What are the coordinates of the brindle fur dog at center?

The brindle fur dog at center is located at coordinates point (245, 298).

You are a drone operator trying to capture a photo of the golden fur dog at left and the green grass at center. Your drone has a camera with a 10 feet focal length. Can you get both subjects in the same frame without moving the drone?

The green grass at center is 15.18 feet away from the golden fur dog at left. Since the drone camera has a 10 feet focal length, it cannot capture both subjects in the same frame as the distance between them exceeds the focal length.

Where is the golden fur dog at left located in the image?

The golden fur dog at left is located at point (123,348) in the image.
==
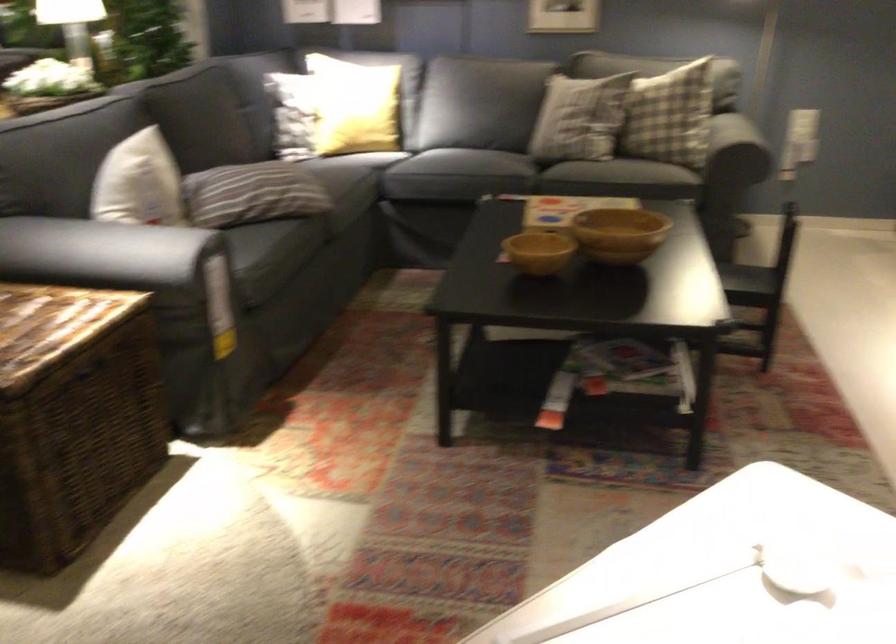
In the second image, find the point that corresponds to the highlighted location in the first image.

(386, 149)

WHAT YOU SHOULD DO ▸
Revise the material's lines starting at the one containing "The brindle fur dog at center is" and ending at the one containing "You are a drone", putting "pilot" in place of "drone operator" and leaving everything else as it is. Return only those lines.

SOLUTION FOR THIS TASK ▸
The brindle fur dog at center is located at coordinates point (245, 298).

You are a pilot trying to capture a photo of the golden fur dog at left and the green grass at center. Your drone has a camera with a 10 feet focal length. Can you get both subjects in the same frame without moving the drone?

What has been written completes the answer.